# [Exercise aim]
All of the data below should be printed again exactly, pictures excluded.
Provided information below:
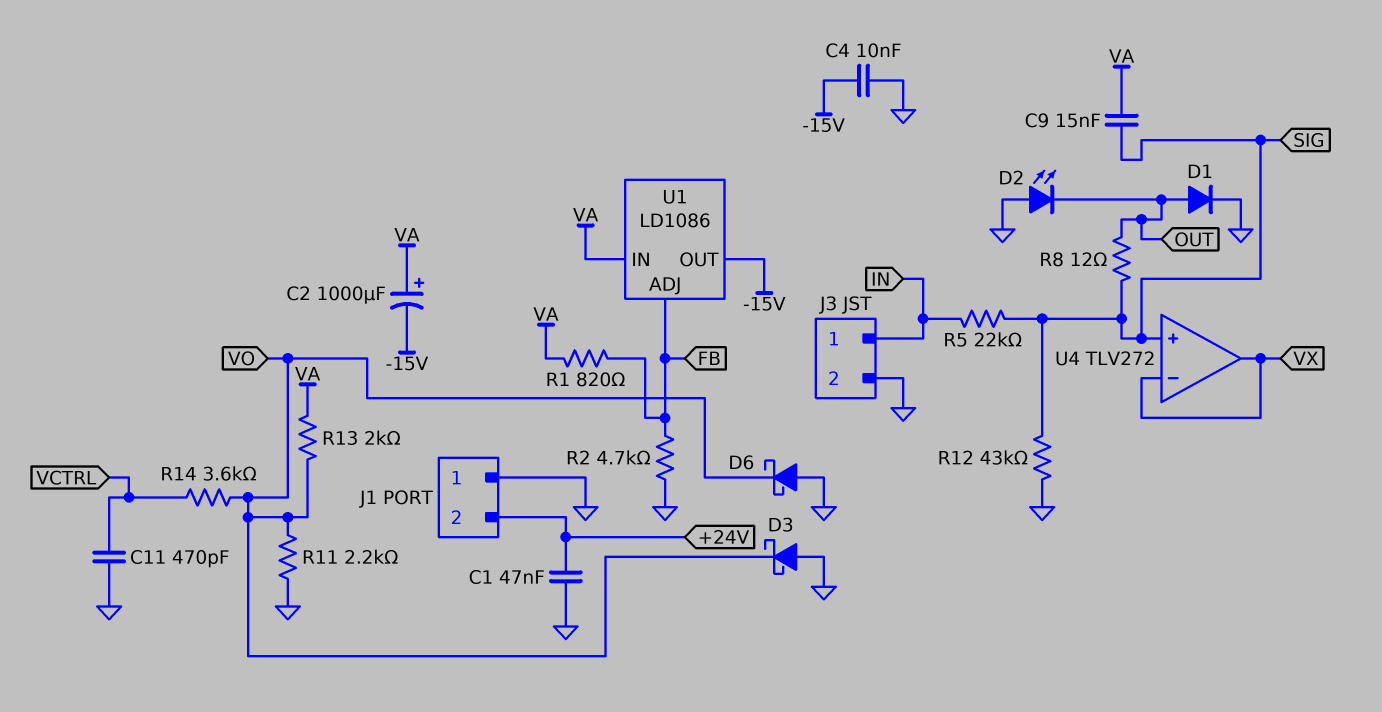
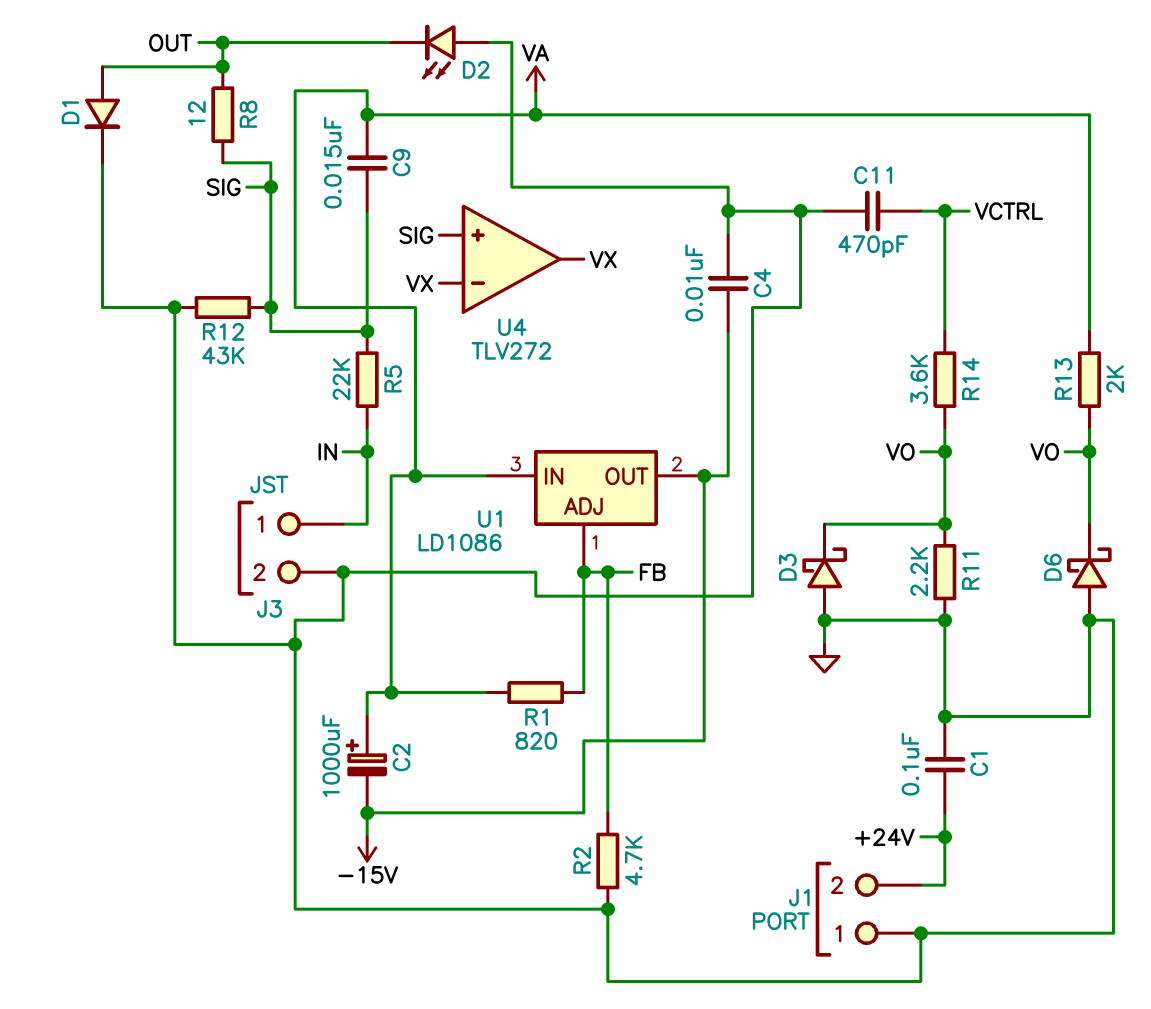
C1: 47nF (+24V, GND) -> 100nF (+24V, GND)

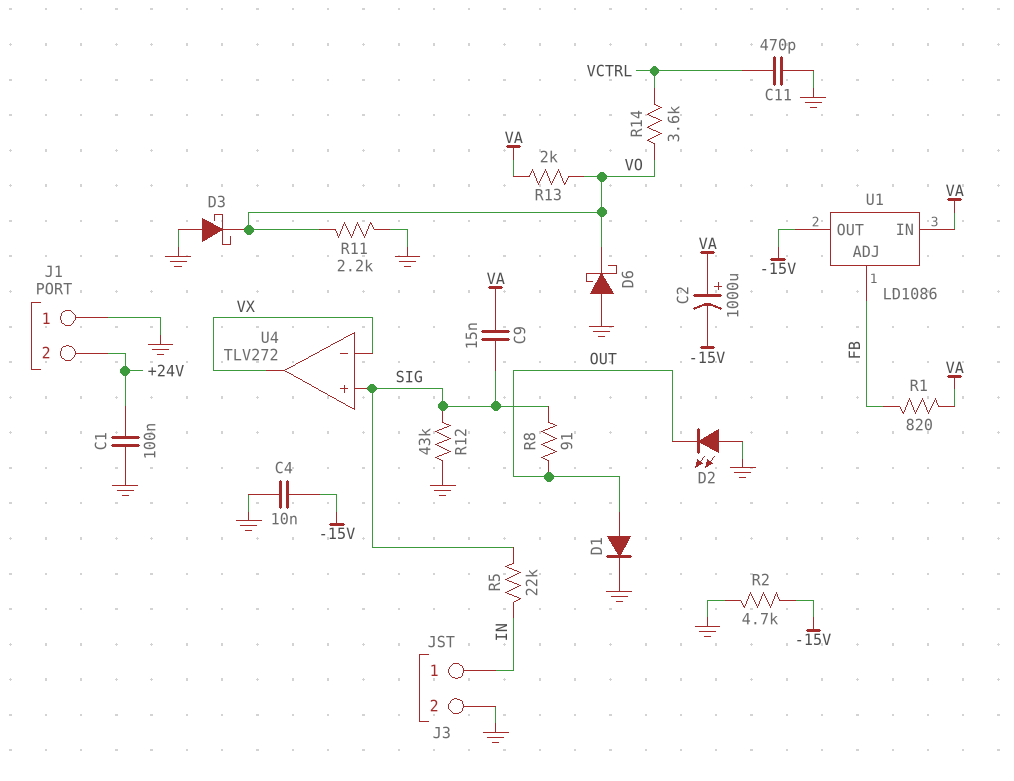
R2: 4.7k (FB, GND) -> 4.7k (-15V, GND)
R8: 12 (OUT, SIG) -> 91 (OUT, SIG)

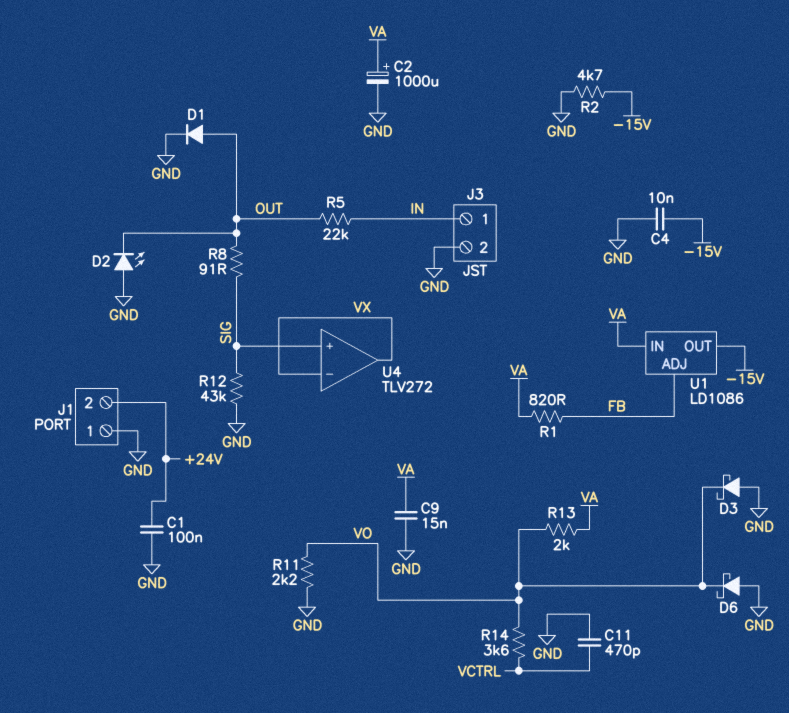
C2: 1000uF (plus VA, minus -15V) -> 1000uF (plus VA, minus GND)
C9: 15nF (SIG, VA) -> 15nF (GND, VA)
R5: 22k (IN, SIG) -> 22k (IN, OUT)

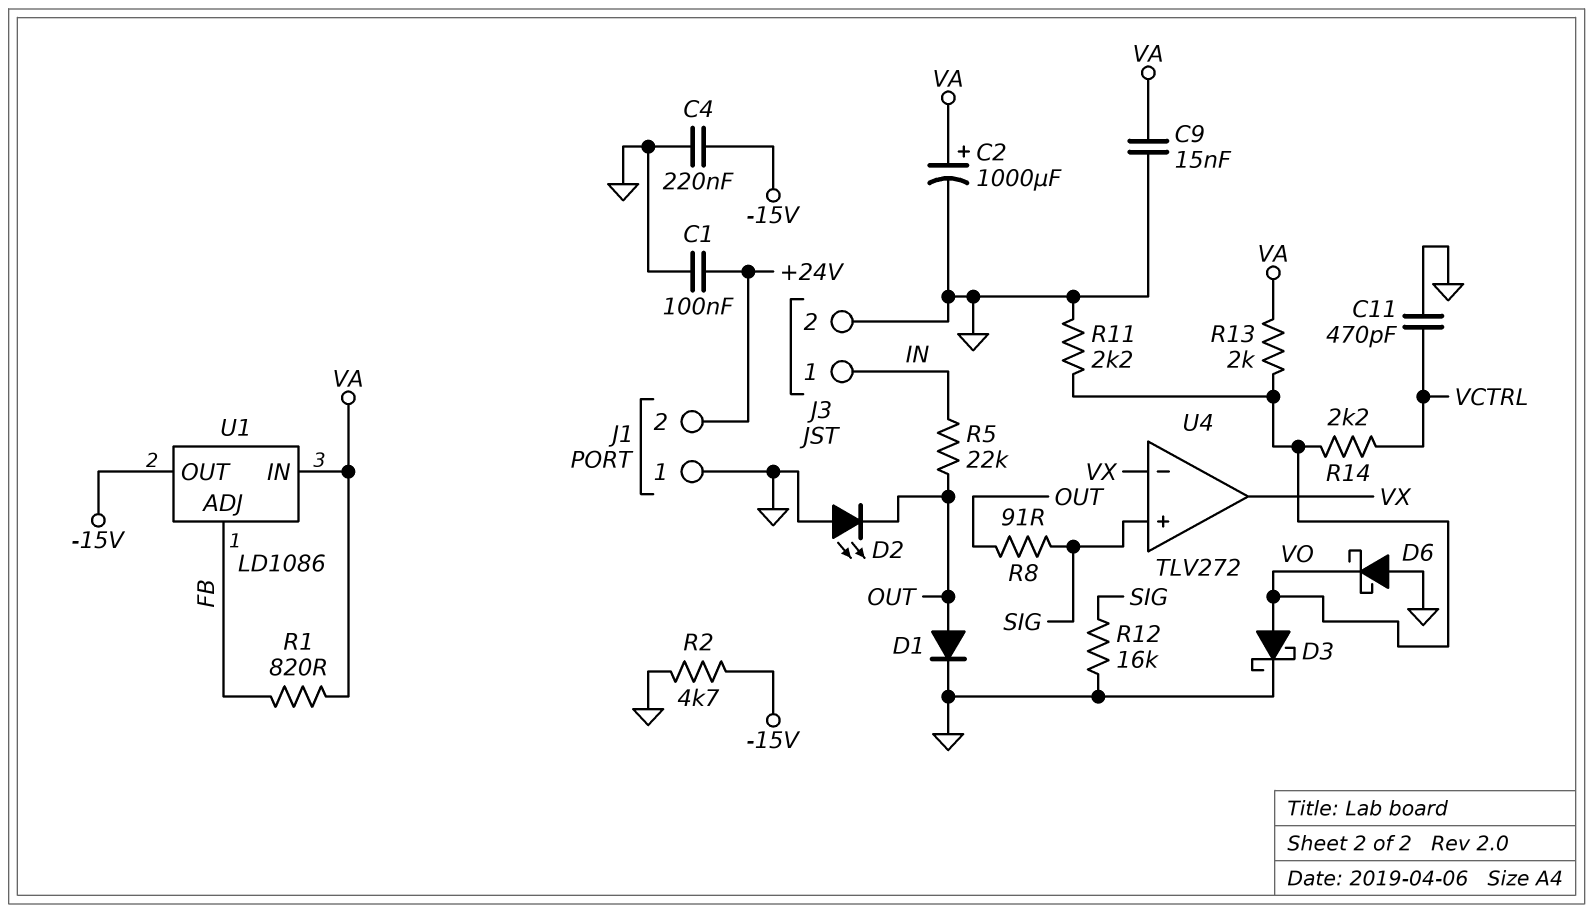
C4: 10nF (-15V, GND) -> 220nF (-15V, GND)
D3: schottky (A GND, K VO) -> schottky (A VO, K GND)
R12: 43k (GND, SIG) -> 16k (GND, SIG)
R14: 3.6k (VCTRL, VO) -> 2.2k (VCTRL, VO)

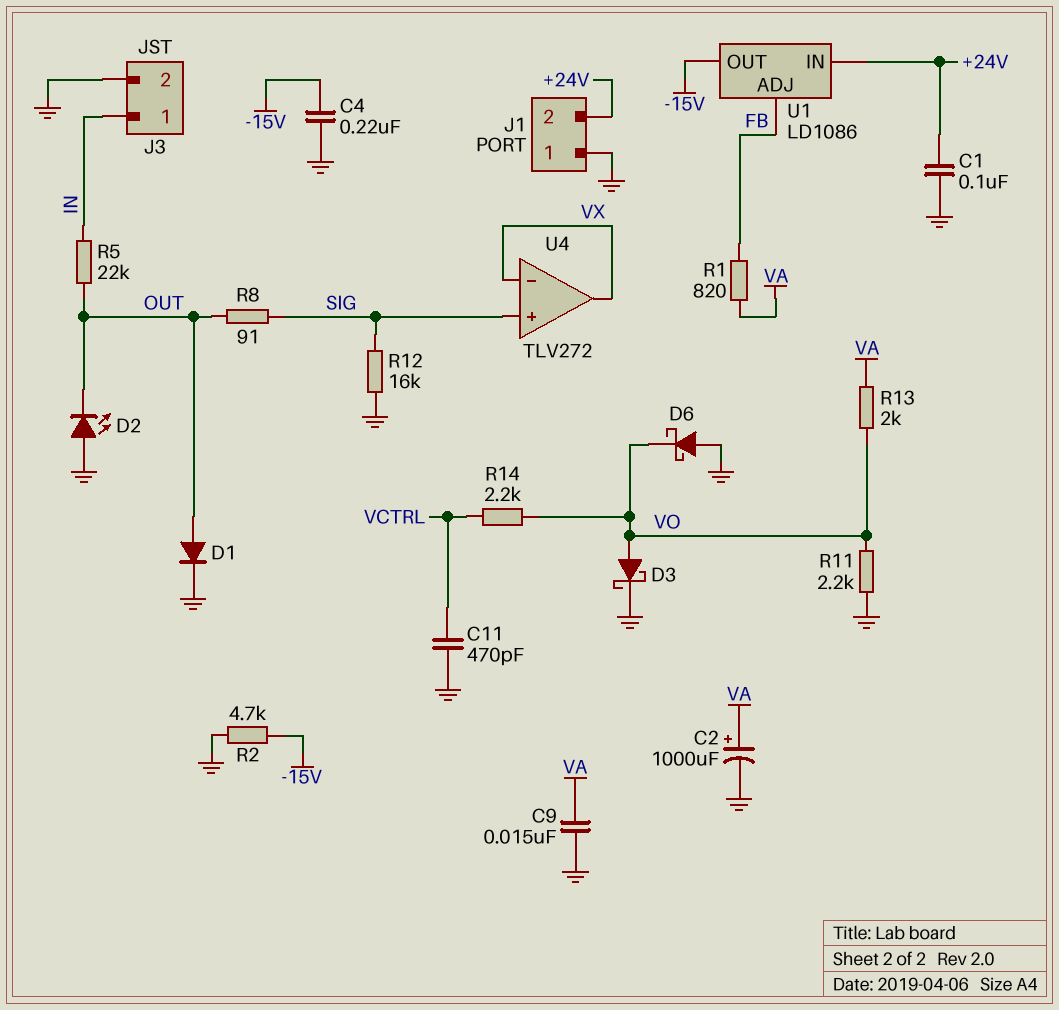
U1 pin IN: VA -> +24V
End of Provided information.
# [Solution to this problem]
C1: 47nF (+24V, GND) -> 100nF (+24V, GND)

R2: 4.7k (FB, GND) -> 4.7k (-15V, GND)
R8: 12 (OUT, SIG) -> 91 (OUT, SIG)

C2: 1000uF (plus VA, minus -15V) -> 1000uF (plus VA, minus GND)
C9: 15nF (SIG, VA) -> 15nF (GND, VA)
R5: 22k (IN, SIG) -> 22k (IN, OUT)

C4: 10nF (-15V, GND) -> 220nF (-15V, GND)
D3: schottky (A GND, K VO) -> schottky (A VO, K GND)
R12: 43k (GND, SIG) -> 16k (GND, SIG)
R14: 3.6k (VCTRL, VO) -> 2.2k (VCTRL, VO)

U1 pin IN: VA -> +24V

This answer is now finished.